**** Input records

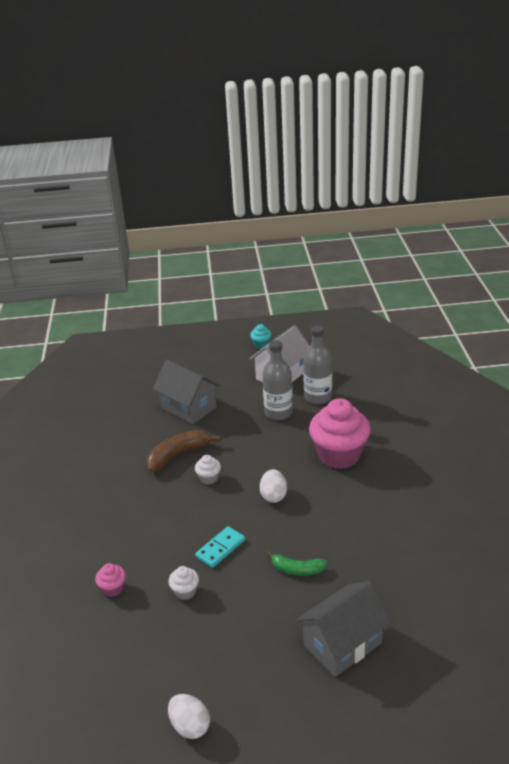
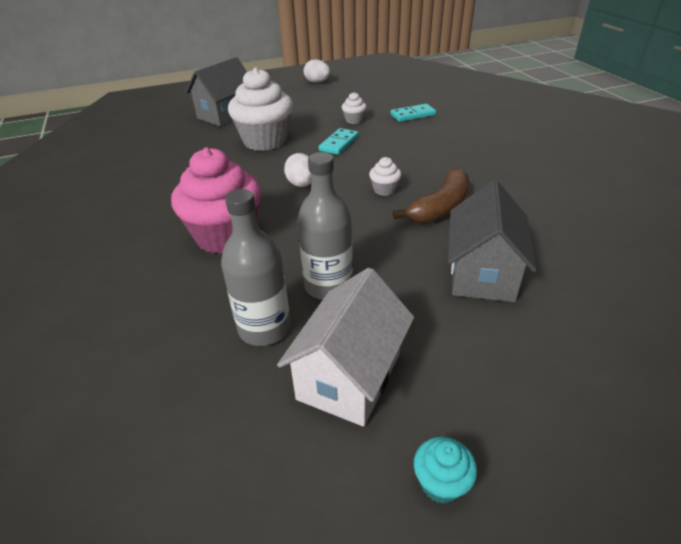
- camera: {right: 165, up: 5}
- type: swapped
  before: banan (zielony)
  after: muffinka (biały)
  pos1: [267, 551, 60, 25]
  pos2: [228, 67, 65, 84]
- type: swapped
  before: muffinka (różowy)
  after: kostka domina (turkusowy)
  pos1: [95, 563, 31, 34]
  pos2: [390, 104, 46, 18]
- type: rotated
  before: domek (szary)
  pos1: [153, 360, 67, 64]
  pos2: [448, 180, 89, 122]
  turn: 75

********

** What you have to do **
Where the line containing "pos1: [95, 563, 31, 34]" appears in the records above, begin copying and continue through the last line; copy each line exactly and include no others.

** Solution for this problem **
  pos1: [95, 563, 31, 34]
  pos2: [390, 104, 46, 18]
- type: rotated
  before: domek (szary)
  pos1: [153, 360, 67, 64]
  pos2: [448, 180, 89, 122]
  turn: 75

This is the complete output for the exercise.